▶ Work instructions: Copy out once more, exactly, the line with "red 1x1 plate [257,193,309,241]" and all the lines after it, up to the last line of the data.

[Supplied entries]

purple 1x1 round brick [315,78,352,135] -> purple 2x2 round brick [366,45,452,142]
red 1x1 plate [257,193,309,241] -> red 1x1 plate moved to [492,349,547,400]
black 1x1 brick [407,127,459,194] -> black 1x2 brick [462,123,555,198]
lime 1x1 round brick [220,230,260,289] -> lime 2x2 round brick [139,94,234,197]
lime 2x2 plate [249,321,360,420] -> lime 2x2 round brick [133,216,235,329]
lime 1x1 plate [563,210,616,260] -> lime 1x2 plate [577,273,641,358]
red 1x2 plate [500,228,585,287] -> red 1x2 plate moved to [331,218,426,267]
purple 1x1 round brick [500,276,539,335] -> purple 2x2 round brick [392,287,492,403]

[/Supplied entries]

▶ Response below:
red 1x1 plate [257,193,309,241] -> red 1x1 plate moved to [492,349,547,400]
black 1x1 brick [407,127,459,194] -> black 1x2 brick [462,123,555,198]
lime 1x1 round brick [220,230,260,289] -> lime 2x2 round brick [139,94,234,197]
lime 2x2 plate [249,321,360,420] -> lime 2x2 round brick [133,216,235,329]
lime 1x1 plate [563,210,616,260] -> lime 1x2 plate [577,273,641,358]
red 1x2 plate [500,228,585,287] -> red 1x2 plate moved to [331,218,426,267]
purple 1x1 round brick [500,276,539,335] -> purple 2x2 round brick [392,287,492,403]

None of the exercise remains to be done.